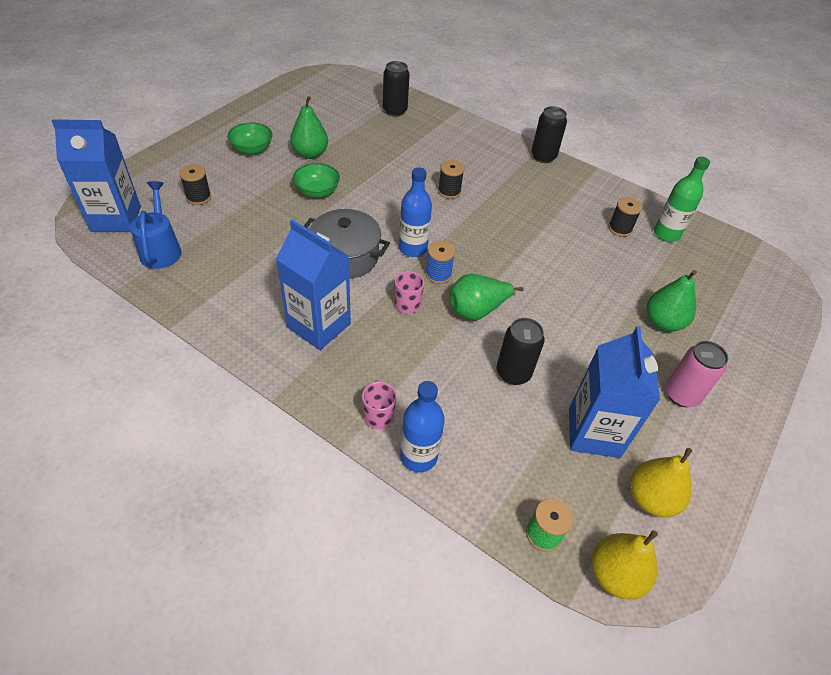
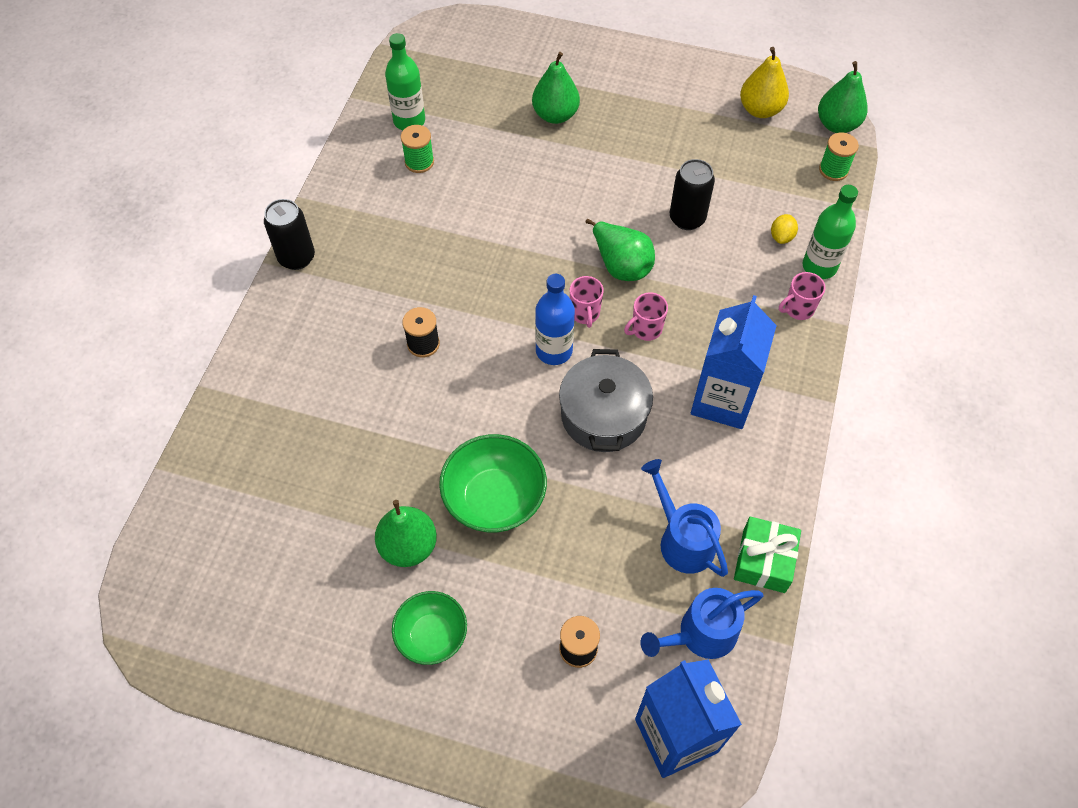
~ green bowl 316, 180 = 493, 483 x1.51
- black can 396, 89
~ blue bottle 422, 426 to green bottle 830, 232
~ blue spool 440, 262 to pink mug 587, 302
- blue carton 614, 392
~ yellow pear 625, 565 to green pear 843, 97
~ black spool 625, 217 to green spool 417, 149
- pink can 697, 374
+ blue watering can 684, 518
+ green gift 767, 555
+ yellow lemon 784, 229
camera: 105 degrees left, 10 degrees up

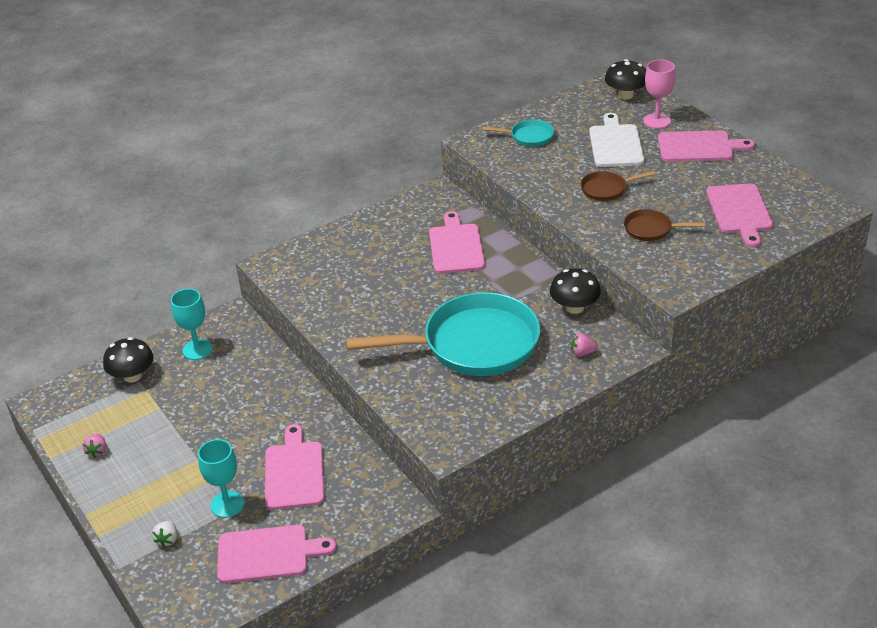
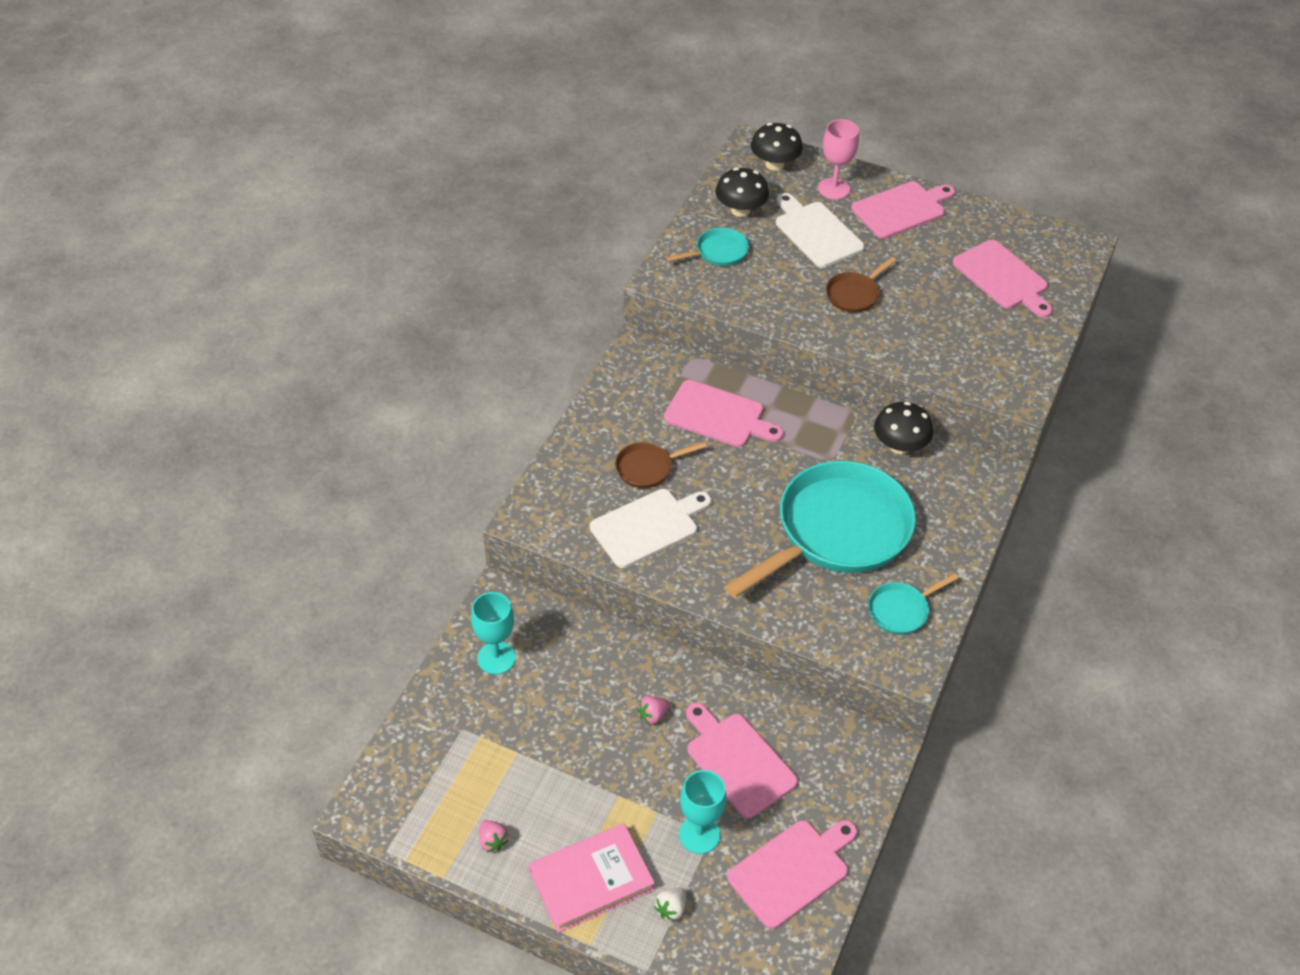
~ black mushroom 128, 360 to 742, 192
~ white strawberry 164, 534 = 670, 905 60 degrees clockwise
~ pink cutting board 457, 242 = 724, 413 150 degrees clockwise
~ pink strawberry 584, 344 to 653, 710
~ brown pan 664, 225 to 661, 464
+ pink book 592, 878
+ white cutting board 650, 528
+ turquoise pan 913, 604
camera: 35 degrees left, 10 degrees up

Requirement: All of the material should be reproduced exactly, apart from the pictures.

The answer:
~ green bowl 316, 180 = 493, 483 x1.51
- black can 396, 89
~ blue bottle 422, 426 to green bottle 830, 232
~ blue spool 440, 262 to pink mug 587, 302
- blue carton 614, 392
~ yellow pear 625, 565 to green pear 843, 97
~ black spool 625, 217 to green spool 417, 149
- pink can 697, 374
+ blue watering can 684, 518
+ green gift 767, 555
+ yellow lemon 784, 229
camera: 105 degrees left, 10 degrees up

~ black mushroom 128, 360 to 742, 192
~ white strawberry 164, 534 = 670, 905 60 degrees clockwise
~ pink cutting board 457, 242 = 724, 413 150 degrees clockwise
~ pink strawberry 584, 344 to 653, 710
~ brown pan 664, 225 to 661, 464
+ pink book 592, 878
+ white cutting board 650, 528
+ turquoise pan 913, 604
camera: 35 degrees left, 10 degrees up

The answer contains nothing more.